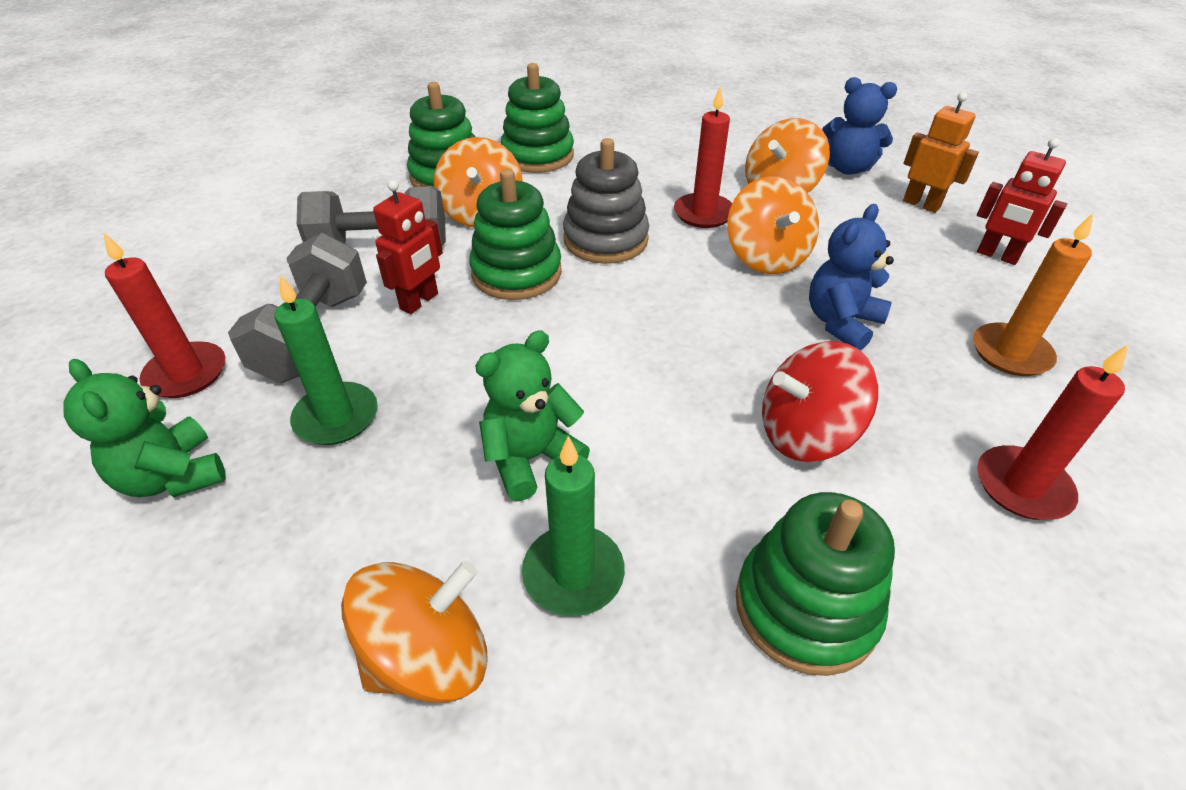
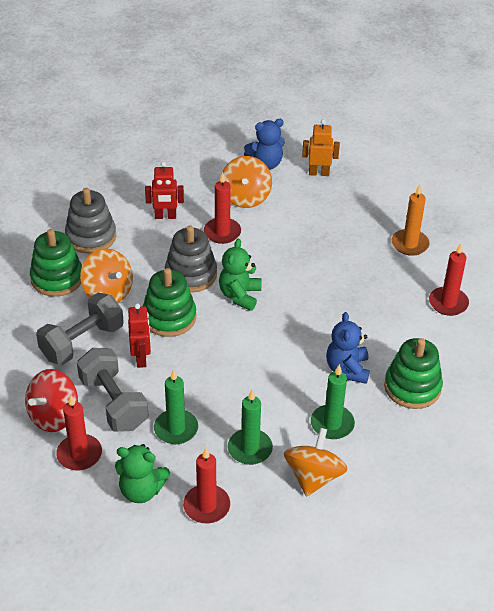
camera: 40 degrees left, 0 degrees up
(209, 572) = (206, 506): none -> red candle
(392, 521) = (250, 449): none -> green candle
(531, 458) = (274, 396): green teddy bear -> green teddy bear (240, 295)
(538, 156) = (91, 236): green stacking toy -> grey stacking toy
(766, 257) = (275, 245): orange spinning top -> none
(806, 433) = (363, 325): red spinning top -> red spinning top (54, 416)
(841, 323) = (336, 264): blue teddy bear -> blue teddy bear (347, 369)
(997, 256) = (372, 191): red robot -> red robot (165, 216)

○ ○ ○ ○ ○

Retype the listing exactly. Skip every picture.

## Exercise answer
camera: 40 degrees left, 0 degrees up
(209, 572) = (206, 506): none -> red candle
(392, 521) = (250, 449): none -> green candle
(531, 458) = (274, 396): green teddy bear -> green teddy bear (240, 295)
(538, 156) = (91, 236): green stacking toy -> grey stacking toy
(766, 257) = (275, 245): orange spinning top -> none
(806, 433) = (363, 325): red spinning top -> red spinning top (54, 416)
(841, 323) = (336, 264): blue teddy bear -> blue teddy bear (347, 369)
(997, 256) = (372, 191): red robot -> red robot (165, 216)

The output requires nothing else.